▽

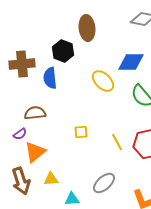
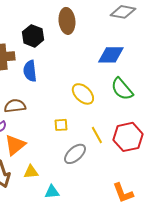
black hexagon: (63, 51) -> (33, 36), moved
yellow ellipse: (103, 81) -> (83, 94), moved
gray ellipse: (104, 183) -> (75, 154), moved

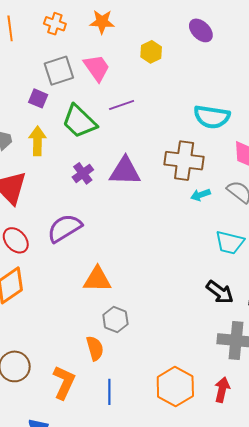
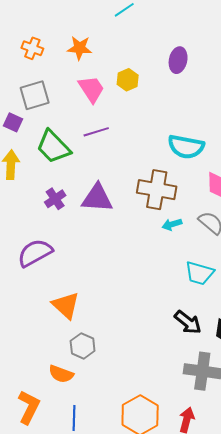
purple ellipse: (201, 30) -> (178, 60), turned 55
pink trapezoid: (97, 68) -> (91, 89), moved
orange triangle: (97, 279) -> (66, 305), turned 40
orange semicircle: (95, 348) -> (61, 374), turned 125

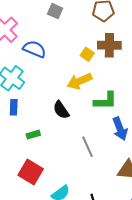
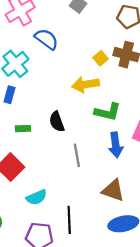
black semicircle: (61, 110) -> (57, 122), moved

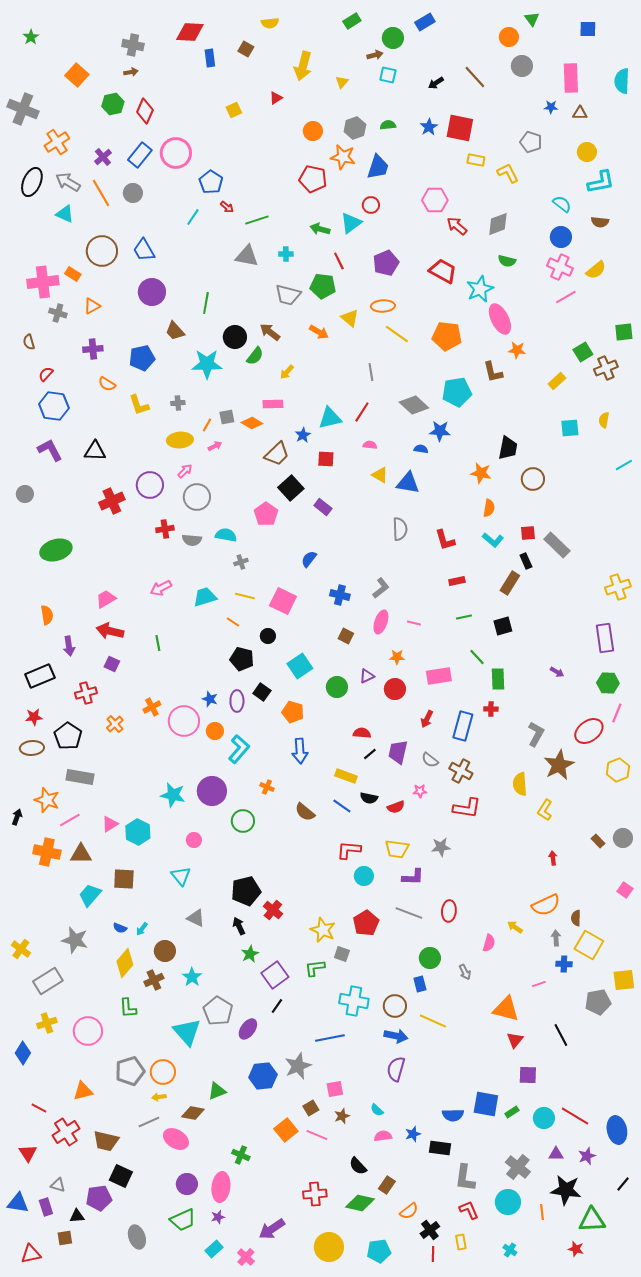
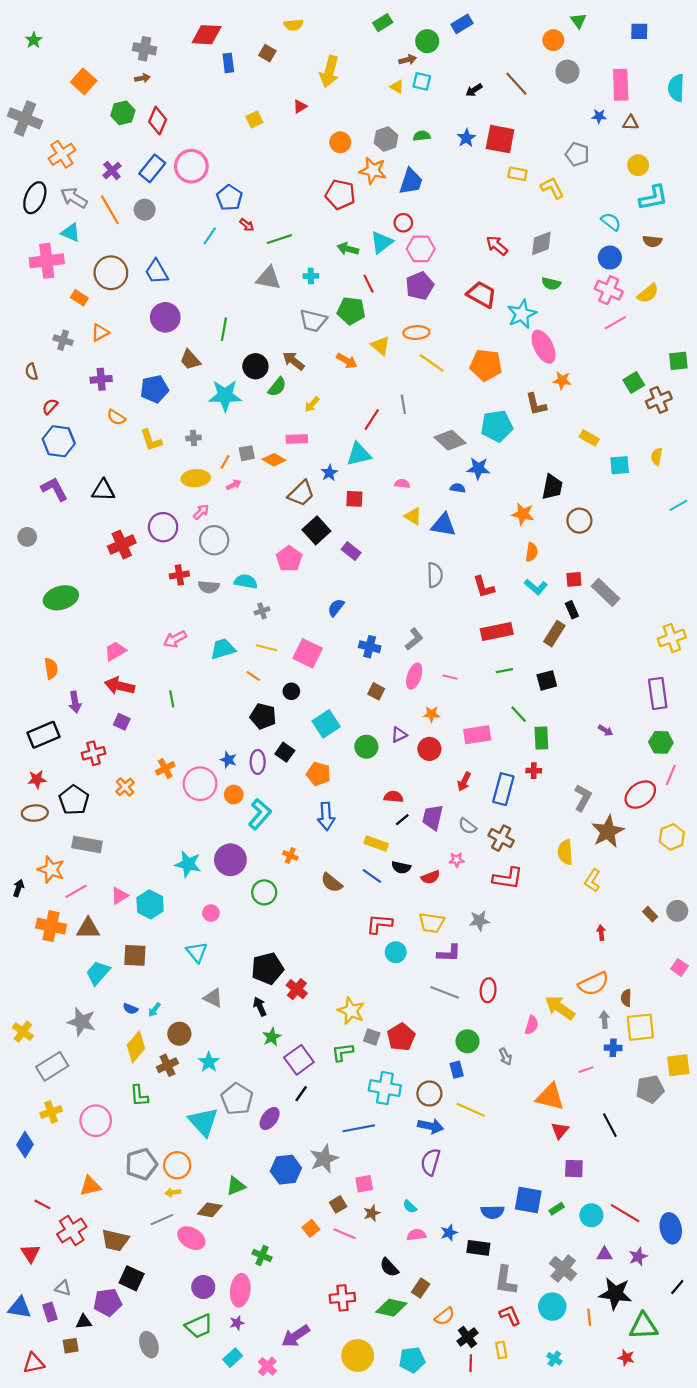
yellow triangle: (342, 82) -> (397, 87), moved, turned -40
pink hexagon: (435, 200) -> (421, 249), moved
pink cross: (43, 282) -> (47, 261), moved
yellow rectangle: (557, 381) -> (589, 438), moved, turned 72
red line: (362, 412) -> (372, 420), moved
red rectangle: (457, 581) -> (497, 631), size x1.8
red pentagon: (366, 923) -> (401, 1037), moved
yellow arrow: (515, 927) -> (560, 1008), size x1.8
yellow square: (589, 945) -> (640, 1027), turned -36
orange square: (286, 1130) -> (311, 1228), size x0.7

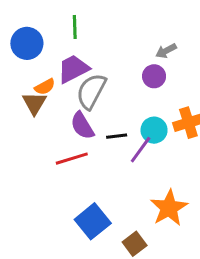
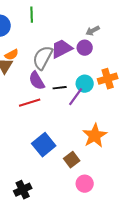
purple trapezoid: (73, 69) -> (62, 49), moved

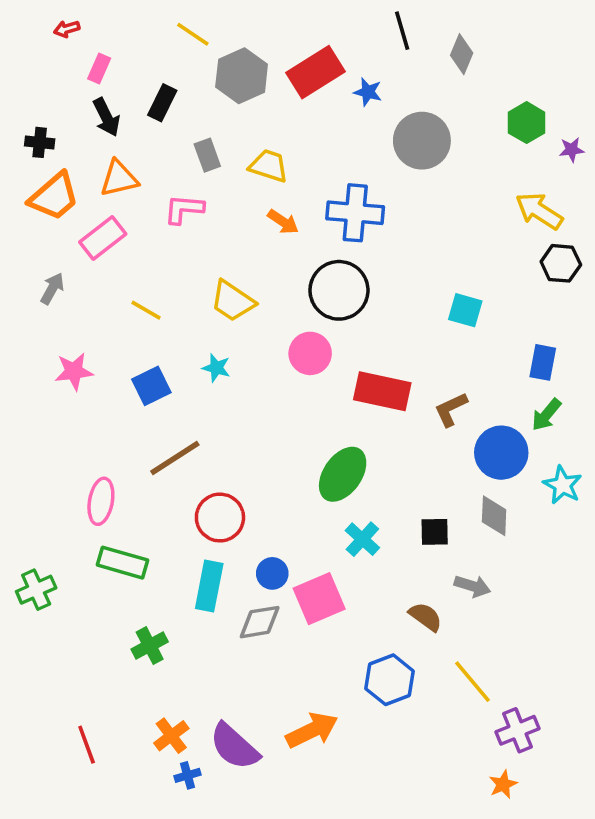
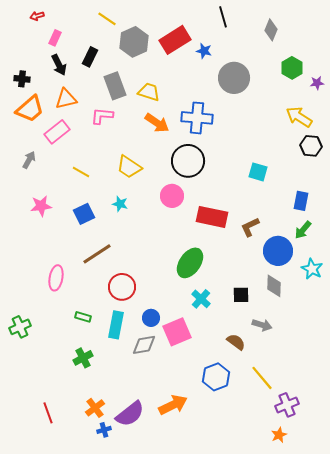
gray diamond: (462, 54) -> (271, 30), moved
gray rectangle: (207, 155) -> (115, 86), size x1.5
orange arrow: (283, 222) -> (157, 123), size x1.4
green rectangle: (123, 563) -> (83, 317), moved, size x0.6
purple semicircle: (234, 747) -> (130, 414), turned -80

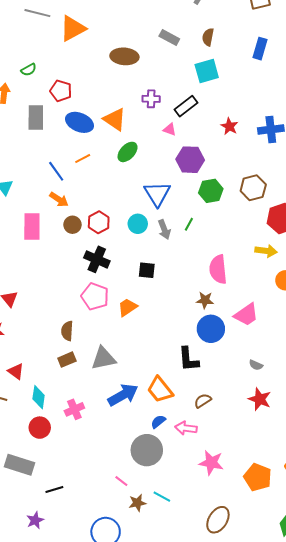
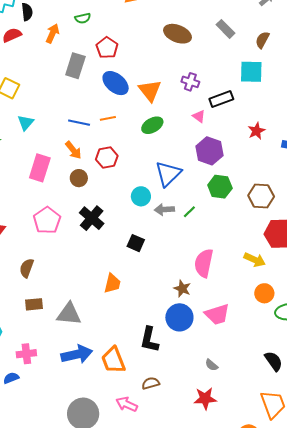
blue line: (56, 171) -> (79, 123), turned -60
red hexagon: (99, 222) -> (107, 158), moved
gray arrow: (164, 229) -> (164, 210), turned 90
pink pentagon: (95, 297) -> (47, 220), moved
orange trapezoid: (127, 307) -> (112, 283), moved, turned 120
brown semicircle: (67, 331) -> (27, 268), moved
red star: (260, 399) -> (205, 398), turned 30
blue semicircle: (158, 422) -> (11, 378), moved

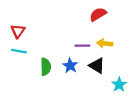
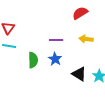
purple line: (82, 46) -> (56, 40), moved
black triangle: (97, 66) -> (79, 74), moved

△

*The task*
Please copy each line of the material that has the string "triangle" somewhere in it.

*Exercise answer*
orange triangle: (97, 279) -> (66, 305), turned 40
yellow triangle: (342, 82) -> (397, 87), moved, turned -40
black triangle: (97, 66) -> (79, 74), moved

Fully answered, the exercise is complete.